• Work to do: Copy out the stretch of the listing below from its first line through the line containing "pink arrow: moved 2 px left", with both of those lines included and nothing changed.

━━━━━ Data provided ━━━━━

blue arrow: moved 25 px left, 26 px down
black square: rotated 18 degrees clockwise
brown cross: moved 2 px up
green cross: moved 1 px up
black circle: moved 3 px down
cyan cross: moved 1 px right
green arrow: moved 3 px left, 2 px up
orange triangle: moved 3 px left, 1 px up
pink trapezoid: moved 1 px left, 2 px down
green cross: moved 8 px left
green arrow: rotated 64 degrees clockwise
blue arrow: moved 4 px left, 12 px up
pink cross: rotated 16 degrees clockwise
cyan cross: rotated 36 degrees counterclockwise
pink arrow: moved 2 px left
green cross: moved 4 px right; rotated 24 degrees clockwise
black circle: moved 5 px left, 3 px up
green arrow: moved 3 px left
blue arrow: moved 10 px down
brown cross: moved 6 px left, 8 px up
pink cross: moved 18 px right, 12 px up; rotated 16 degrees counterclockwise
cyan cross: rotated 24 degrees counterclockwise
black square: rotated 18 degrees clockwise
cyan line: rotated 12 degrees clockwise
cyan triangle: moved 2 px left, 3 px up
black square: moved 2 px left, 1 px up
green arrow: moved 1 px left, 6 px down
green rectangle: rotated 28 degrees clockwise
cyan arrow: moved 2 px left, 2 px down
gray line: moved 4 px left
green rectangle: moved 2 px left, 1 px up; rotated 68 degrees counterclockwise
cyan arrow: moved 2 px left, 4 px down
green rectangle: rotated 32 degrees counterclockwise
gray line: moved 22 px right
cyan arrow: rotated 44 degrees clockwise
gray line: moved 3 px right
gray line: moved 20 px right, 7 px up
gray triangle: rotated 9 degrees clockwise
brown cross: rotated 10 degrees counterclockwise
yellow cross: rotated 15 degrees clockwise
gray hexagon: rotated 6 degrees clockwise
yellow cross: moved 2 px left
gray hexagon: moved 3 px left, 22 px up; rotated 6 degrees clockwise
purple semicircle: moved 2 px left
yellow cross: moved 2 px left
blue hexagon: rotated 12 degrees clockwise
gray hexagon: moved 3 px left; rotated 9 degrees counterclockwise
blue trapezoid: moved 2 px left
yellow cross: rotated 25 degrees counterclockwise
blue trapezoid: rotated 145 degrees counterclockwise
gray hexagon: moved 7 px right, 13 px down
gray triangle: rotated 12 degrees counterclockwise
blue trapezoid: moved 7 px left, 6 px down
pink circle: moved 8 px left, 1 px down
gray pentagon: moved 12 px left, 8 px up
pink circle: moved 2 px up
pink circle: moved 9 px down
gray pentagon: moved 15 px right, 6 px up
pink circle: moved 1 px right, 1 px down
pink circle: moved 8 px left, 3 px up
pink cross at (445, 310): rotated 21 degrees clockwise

━━━━━

• Solution for this problem:
blue arrow: moved 25 px left, 26 px down
black square: rotated 18 degrees clockwise
brown cross: moved 2 px up
green cross: moved 1 px up
black circle: moved 3 px down
cyan cross: moved 1 px right
green arrow: moved 3 px left, 2 px up
orange triangle: moved 3 px left, 1 px up
pink trapezoid: moved 1 px left, 2 px down
green cross: moved 8 px left
green arrow: rotated 64 degrees clockwise
blue arrow: moved 4 px left, 12 px up
pink cross: rotated 16 degrees clockwise
cyan cross: rotated 36 degrees counterclockwise
pink arrow: moved 2 px left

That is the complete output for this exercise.